Scene edit records
--- --- ---

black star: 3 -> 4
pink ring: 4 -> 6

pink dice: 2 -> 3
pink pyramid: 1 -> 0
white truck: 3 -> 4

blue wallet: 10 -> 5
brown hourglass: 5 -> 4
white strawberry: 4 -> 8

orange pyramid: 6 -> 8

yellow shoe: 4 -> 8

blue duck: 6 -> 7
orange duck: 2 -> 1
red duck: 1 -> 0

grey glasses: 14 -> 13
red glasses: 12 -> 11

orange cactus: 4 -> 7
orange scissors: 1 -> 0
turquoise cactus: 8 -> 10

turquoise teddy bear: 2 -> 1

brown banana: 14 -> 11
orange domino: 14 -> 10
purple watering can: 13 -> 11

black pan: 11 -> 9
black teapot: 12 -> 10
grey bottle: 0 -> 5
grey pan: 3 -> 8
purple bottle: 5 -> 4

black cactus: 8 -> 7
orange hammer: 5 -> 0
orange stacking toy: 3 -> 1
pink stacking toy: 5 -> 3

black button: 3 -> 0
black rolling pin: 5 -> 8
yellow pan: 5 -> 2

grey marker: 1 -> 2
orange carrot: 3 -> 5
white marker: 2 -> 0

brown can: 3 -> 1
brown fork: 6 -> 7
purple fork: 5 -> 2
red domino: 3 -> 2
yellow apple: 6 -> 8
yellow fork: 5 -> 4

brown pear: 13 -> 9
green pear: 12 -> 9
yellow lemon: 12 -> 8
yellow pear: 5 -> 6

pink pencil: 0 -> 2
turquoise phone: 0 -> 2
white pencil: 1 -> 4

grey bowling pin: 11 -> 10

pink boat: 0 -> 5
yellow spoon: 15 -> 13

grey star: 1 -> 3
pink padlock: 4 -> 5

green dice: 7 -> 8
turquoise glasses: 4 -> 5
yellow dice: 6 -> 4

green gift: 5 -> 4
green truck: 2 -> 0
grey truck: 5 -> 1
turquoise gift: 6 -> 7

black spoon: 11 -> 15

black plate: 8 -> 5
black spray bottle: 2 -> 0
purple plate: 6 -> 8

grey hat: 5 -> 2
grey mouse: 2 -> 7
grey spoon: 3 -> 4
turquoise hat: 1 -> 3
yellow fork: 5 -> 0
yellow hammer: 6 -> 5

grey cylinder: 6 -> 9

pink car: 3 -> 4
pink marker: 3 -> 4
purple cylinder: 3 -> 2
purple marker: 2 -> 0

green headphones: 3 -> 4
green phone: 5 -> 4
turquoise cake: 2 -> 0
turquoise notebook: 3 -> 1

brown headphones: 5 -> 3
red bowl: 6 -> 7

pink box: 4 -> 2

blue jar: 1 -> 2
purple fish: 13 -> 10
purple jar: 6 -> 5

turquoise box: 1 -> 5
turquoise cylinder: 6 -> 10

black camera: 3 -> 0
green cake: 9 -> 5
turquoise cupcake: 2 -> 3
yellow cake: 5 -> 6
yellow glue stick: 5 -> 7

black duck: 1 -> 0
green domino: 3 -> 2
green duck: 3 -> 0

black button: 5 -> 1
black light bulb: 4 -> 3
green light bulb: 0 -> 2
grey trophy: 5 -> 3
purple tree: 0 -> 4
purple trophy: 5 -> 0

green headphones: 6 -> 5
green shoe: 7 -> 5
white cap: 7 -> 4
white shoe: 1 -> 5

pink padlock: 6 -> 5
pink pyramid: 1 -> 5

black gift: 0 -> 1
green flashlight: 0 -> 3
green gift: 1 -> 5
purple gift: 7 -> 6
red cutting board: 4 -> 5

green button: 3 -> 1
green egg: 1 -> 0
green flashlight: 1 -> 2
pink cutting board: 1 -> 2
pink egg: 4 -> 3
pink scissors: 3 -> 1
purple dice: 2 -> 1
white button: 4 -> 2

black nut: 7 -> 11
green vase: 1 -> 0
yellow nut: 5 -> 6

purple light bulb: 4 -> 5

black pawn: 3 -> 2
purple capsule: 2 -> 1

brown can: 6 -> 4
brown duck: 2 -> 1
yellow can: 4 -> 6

--- --- ---

#### What needs to be done:
Your task is to restate, word for word, the lines from the beginning of the records to the line with "green domino: 3 -> 2", inclusive.

#### Expected answer:
black star: 3 -> 4
pink ring: 4 -> 6

pink dice: 2 -> 3
pink pyramid: 1 -> 0
white truck: 3 -> 4

blue wallet: 10 -> 5
brown hourglass: 5 -> 4
white strawberry: 4 -> 8

orange pyramid: 6 -> 8

yellow shoe: 4 -> 8

blue duck: 6 -> 7
orange duck: 2 -> 1
red duck: 1 -> 0

grey glasses: 14 -> 13
red glasses: 12 -> 11

orange cactus: 4 -> 7
orange scissors: 1 -> 0
turquoise cactus: 8 -> 10

turquoise teddy bear: 2 -> 1

brown banana: 14 -> 11
orange domino: 14 -> 10
purple watering can: 13 -> 11

black pan: 11 -> 9
black teapot: 12 -> 10
grey bottle: 0 -> 5
grey pan: 3 -> 8
purple bottle: 5 -> 4

black cactus: 8 -> 7
orange hammer: 5 -> 0
orange stacking toy: 3 -> 1
pink stacking toy: 5 -> 3

black button: 3 -> 0
black rolling pin: 5 -> 8
yellow pan: 5 -> 2

grey marker: 1 -> 2
orange carrot: 3 -> 5
white marker: 2 -> 0

brown can: 3 -> 1
brown fork: 6 -> 7
purple fork: 5 -> 2
red domino: 3 -> 2
yellow apple: 6 -> 8
yellow fork: 5 -> 4

brown pear: 13 -> 9
green pear: 12 -> 9
yellow lemon: 12 -> 8
yellow pear: 5 -> 6

pink pencil: 0 -> 2
turquoise phone: 0 -> 2
white pencil: 1 -> 4

grey bowling pin: 11 -> 10

pink boat: 0 -> 5
yellow spoon: 15 -> 13

grey star: 1 -> 3
pink padlock: 4 -> 5

green dice: 7 -> 8
turquoise glasses: 4 -> 5
yellow dice: 6 -> 4

green gift: 5 -> 4
green truck: 2 -> 0
grey truck: 5 -> 1
turquoise gift: 6 -> 7

black spoon: 11 -> 15

black plate: 8 -> 5
black spray bottle: 2 -> 0
purple plate: 6 -> 8

grey hat: 5 -> 2
grey mouse: 2 -> 7
grey spoon: 3 -> 4
turquoise hat: 1 -> 3
yellow fork: 5 -> 0
yellow hammer: 6 -> 5

grey cylinder: 6 -> 9

pink car: 3 -> 4
pink marker: 3 -> 4
purple cylinder: 3 -> 2
purple marker: 2 -> 0

green headphones: 3 -> 4
green phone: 5 -> 4
turquoise cake: 2 -> 0
turquoise notebook: 3 -> 1

brown headphones: 5 -> 3
red bowl: 6 -> 7

pink box: 4 -> 2

blue jar: 1 -> 2
purple fish: 13 -> 10
purple jar: 6 -> 5

turquoise box: 1 -> 5
turquoise cylinder: 6 -> 10

black camera: 3 -> 0
green cake: 9 -> 5
turquoise cupcake: 2 -> 3
yellow cake: 5 -> 6
yellow glue stick: 5 -> 7

black duck: 1 -> 0
green domino: 3 -> 2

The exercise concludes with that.